**EXERCISE DIRECTIONS**. Filter the entries below, keeping every line that contains the string "time". The match is case-sensitive.

··· EXERCISE DATA

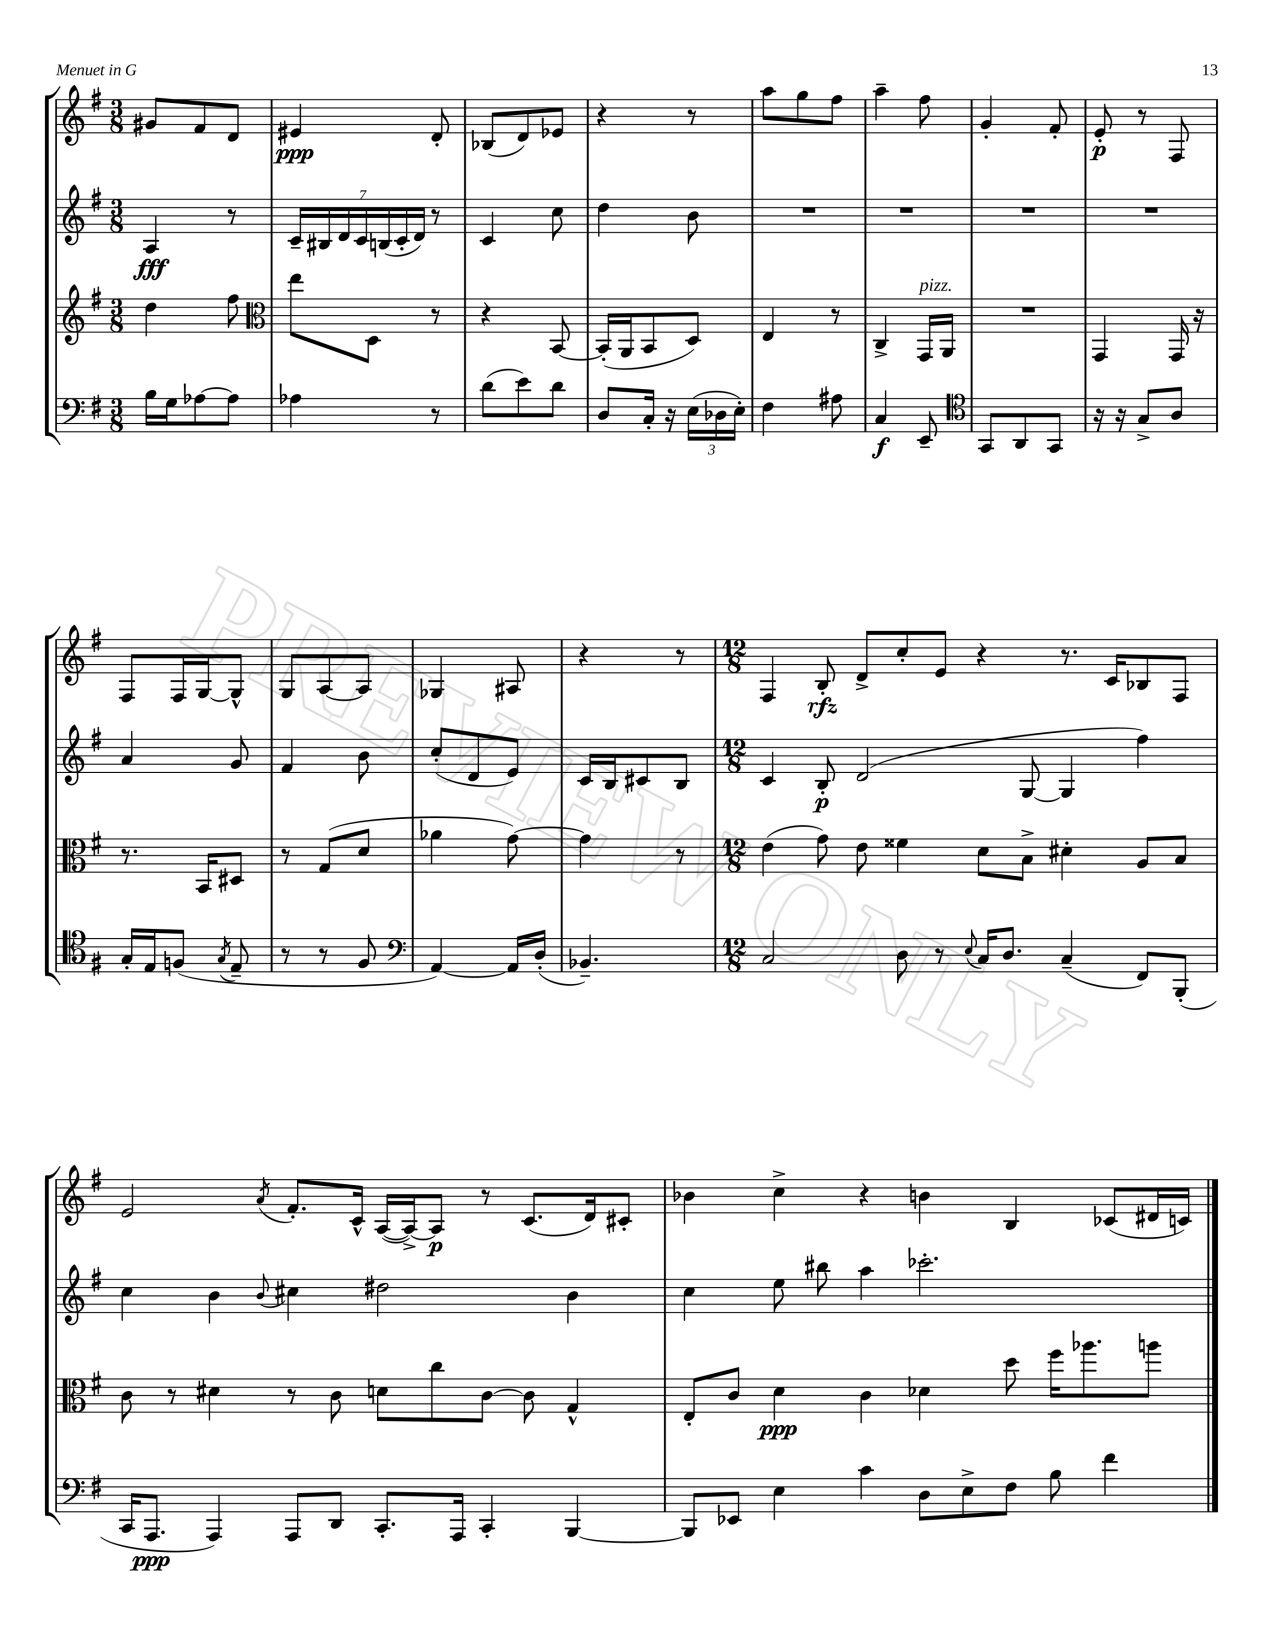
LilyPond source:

<<
\new StaffGroup <<
\new Staff = "s0" {
    \clef treble \key g \major \numericTimeSignature \time 3/8
    \autoBeamOff gis'8[ fis'8 d'8] |
    eis'4\ppp d'8-. |
    bes8[( d'8) ees'8] |
    r4 r8 |
    a''8[ g''8 fis''8] |
    a''4-- fis''8 |
    g'4-. fis'8-. |
    e'8-.\p r8 fis8 |
    fis8[ fis16 g16~ g8]-^ |
    g8[ a8~ a8] |
    ges4 ais8 |
    r4 r8 |
    \numericTimeSignature \time 12/8 fis4 b8-.\rfz d'8[-> c''8-. e'8] r4 r8. c'16[ bes8 fis8] |
    e'2 \acciaccatura { a'8 } fis'8.[-. c'16]-^ a16[~( a16~->) a8]\p r8 c'8.[( d'16) cis'8]-. |
    bes'4 c''4-> r4 b'4 b4 ces'8[( dis'16 c'16]) \bar "|." |
}
\new Staff = "s1" {
    \clef treble \key g \major \numericTimeSignature \time 3/8
    \autoBeamOff a4\fff r8 |
    \tuplet 7/4 { c'16[-- bis16 d'16 c'16 b16( c'16-. d'16]) } r8 |
    c'4 c''8 |
    d''4 b'8 |
    R4. |
    R4. |
    R4. |
    R4. |
    a'4 g'8 |
    fis'4 b'8 |
    c''8[-.( d'8 e'8]) |
    c'16[ b16 cis'8 b8] |
    \numericTimeSignature \time 12/8 c'4 b8-.\p d'2( g8~ g4 fis''4) |
    c''4 b'4 \appoggiatura { b'8 } cis''4 dis''2 b'4 |
    c''4 e''8 bis''8 a''4 ces'''2.-. \bar "|." |
}
\new Staff = "s2" {
    \clef treble \key g \major \numericTimeSignature \time 3/8
    \autoBeamOff d''4 fis''8 |
    \clef alto e''8[ d8] r8 |
    r4 b,8~ |
    b,16[-.( a,16 b,8 d8]) |
    e4 r8 |
    c4-> g,16[^\markup { \italic "pizz." } a,16] |
    R4. |
    g,4 g,16 r16 |
    r8. b,16[ dis8] |
    r8 g8[( d'8] |
    aes'4 g'8~) |
    g'4 r8 |
    \numericTimeSignature \time 12/8 e'4( g'8) e'8 fisis'4 d'8[ b8]-> dis'4-. a8[ b8] |
    c'8 r8 dis'4 r8 c'8 d'8[ c''8 c'8]~ c'8 g4-^ |
    e8[-. c'8] d'4\ppp c'4 des'4 d''8 fis''16[ aes''8. a''8] \bar "|." |
}
\new Staff = "s3" {
    \clef bass \key g \major \numericTimeSignature \time 3/8
    \autoBeamOff b16[ g16 aes8~ aes8] |
    aes4 r8 |
    d'8[( e'8) d'8] |
    d8[ c16]-. r16 \tuplet 3/2 { e16[( des16 e16]-.) } |
    fis4 ais8 |
    c4\f e,8-- |
    \clef tenor g,8[ a,8 g,8] |
    r16 r16 g8[-> a8] |
    g16[-. e16 f8]( \acciaccatura { g8 } e8-- |
    r8 r8 fis8 |
    \clef bass a,4~) a,16[ d16]-.( |
    bes,4.--) |
    \numericTimeSignature \time 12/8 c2 d8 r8 \appoggiatura { e8 } c16[ d8.] c4--( fis,8[) b,,8]-.( |
    c,16[ a,,8.]\ppp a,,4) a,,8[ d,8] c,8.[-. a,,16] c,4-. b,,4~ |
    b,,8[ ees,8] e4 c'4 d8[ e8-> fis8] b8 fis'4 \bar "|." |
}
>>
>>
\layout { \context { \Score \remove "Bar_number_engraver" } }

······

**ANSWER BELOW**.
    \clef treble \key g \major \numericTimeSignature \time 3/8
    \numericTimeSignature \time 12/8 fis4 b8-.\rfz d'8[-> c''8-. e'8] r4 r8. c'16[ bes8 fis8] |
    \clef treble \key g \major \numericTimeSignature \time 3/8
    \numericTimeSignature \time 12/8 c'4 b8-.\p d'2( g8~ g4 fis''4) |
    \clef treble \key g \major \numericTimeSignature \time 3/8
    \numericTimeSignature \time 12/8 e'4( g'8) e'8 fisis'4 d'8[ b8]-> dis'4-. a8[ b8] |
    \clef bass \key g \major \numericTimeSignature \time 3/8
    \numericTimeSignature \time 12/8 c2 d8 r8 \appoggiatura { e8 } c16[ d8.] c4--( fis,8[) b,,8]-.( |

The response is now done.